[Saved data entries]
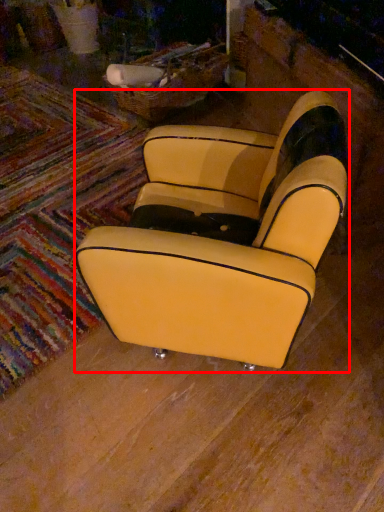
Question: From the image, what is the correct spatial relationship of chair (annotated by the red box) in relation to mat?

Choices:
 (A) left
 (B) right

Answer: (B)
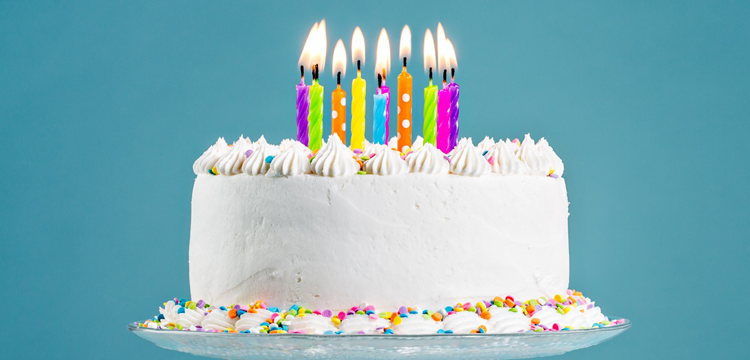
Find the location of a particular element. candle is located at coordinates (300, 103), (313, 105), (340, 108), (360, 116), (379, 107), (385, 88), (400, 98), (427, 114), (442, 118), (452, 118).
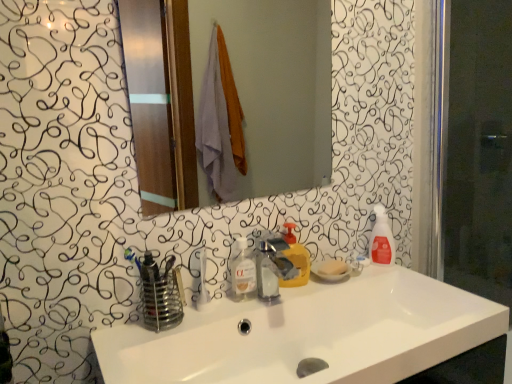
Image resolution: width=512 pixels, height=384 pixels. Identify the location of vacant position to the left of clear liquid soap at center. (175, 317).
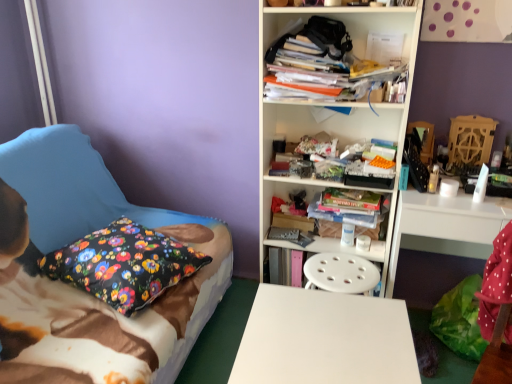
Question: Can you confirm if white smooth desk at center is bigger than white plastic bookcase at center?

Choices:
 (A) no
 (B) yes

Answer: (A)

Question: Is white smooth desk at center positioned behind white plastic bookcase at center?

Choices:
 (A) yes
 (B) no

Answer: (B)

Question: Could you tell me if white smooth desk at center is turned towards white plastic bookcase at center?

Choices:
 (A) no
 (B) yes

Answer: (A)

Question: Does white smooth desk at center have a lesser height compared to white plastic bookcase at center?

Choices:
 (A) yes
 (B) no

Answer: (A)

Question: Is white smooth desk at center directly adjacent to white plastic bookcase at center?

Choices:
 (A) yes
 (B) no

Answer: (B)

Question: From the image's perspective, is floral fabric pillow at left located above or below white plastic bookcase at center?

Choices:
 (A) above
 (B) below

Answer: (B)

Question: Is floral fabric pillow at left inside or outside of white plastic bookcase at center?

Choices:
 (A) inside
 (B) outside

Answer: (B)

Question: Is floral fabric pillow at left to the left or to the right of white plastic bookcase at center in the image?

Choices:
 (A) right
 (B) left

Answer: (B)

Question: Looking at the image, does floral fabric pillow at left seem bigger or smaller compared to white plastic bookcase at center?

Choices:
 (A) big
 (B) small

Answer: (A)

Question: Do you think white plastic bookcase at center is within white glossy computer desk at right, or outside of it?

Choices:
 (A) outside
 (B) inside

Answer: (A)

Question: Does point (382, 16) appear closer or farther from the camera than point (466, 254)?

Choices:
 (A) farther
 (B) closer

_EXERCISE DESCRIPTION_
Please copy out every line of the items above exactly, leaving out the pictures.

_TASK RESPONSE_
Question: From the image, what is the correct spatial relationship of chair (annotated by the red box) in relation to mat?

Choices:
 (A) left
 (B) right

Answer: (B)
Find the location of a particular element. candle is located at coordinates (300, 103), (313, 105), (340, 108), (360, 116), (379, 107), (385, 88), (400, 98), (427, 114), (442, 118), (452, 118).
Image resolution: width=512 pixels, height=384 pixels. Identify the location of vacant position to the left of clear liquid soap at center. (175, 317).
Question: Can you confirm if white smooth desk at center is bigger than white plastic bookcase at center?

Choices:
 (A) no
 (B) yes

Answer: (A)

Question: Is white smooth desk at center positioned behind white plastic bookcase at center?

Choices:
 (A) yes
 (B) no

Answer: (B)

Question: Could you tell me if white smooth desk at center is turned towards white plastic bookcase at center?

Choices:
 (A) no
 (B) yes

Answer: (A)

Question: Does white smooth desk at center have a lesser height compared to white plastic bookcase at center?

Choices:
 (A) yes
 (B) no

Answer: (A)

Question: Is white smooth desk at center directly adjacent to white plastic bookcase at center?

Choices:
 (A) yes
 (B) no

Answer: (B)

Question: From the image's perspective, is floral fabric pillow at left located above or below white plastic bookcase at center?

Choices:
 (A) above
 (B) below

Answer: (B)

Question: Is floral fabric pillow at left inside or outside of white plastic bookcase at center?

Choices:
 (A) inside
 (B) outside

Answer: (B)

Question: Is floral fabric pillow at left to the left or to the right of white plastic bookcase at center in the image?

Choices:
 (A) right
 (B) left

Answer: (B)

Question: Looking at the image, does floral fabric pillow at left seem bigger or smaller compared to white plastic bookcase at center?

Choices:
 (A) big
 (B) small

Answer: (A)

Question: Do you think white plastic bookcase at center is within white glossy computer desk at right, or outside of it?

Choices:
 (A) outside
 (B) inside

Answer: (A)

Question: Does point (382, 16) appear closer or farther from the camera than point (466, 254)?

Choices:
 (A) farther
 (B) closer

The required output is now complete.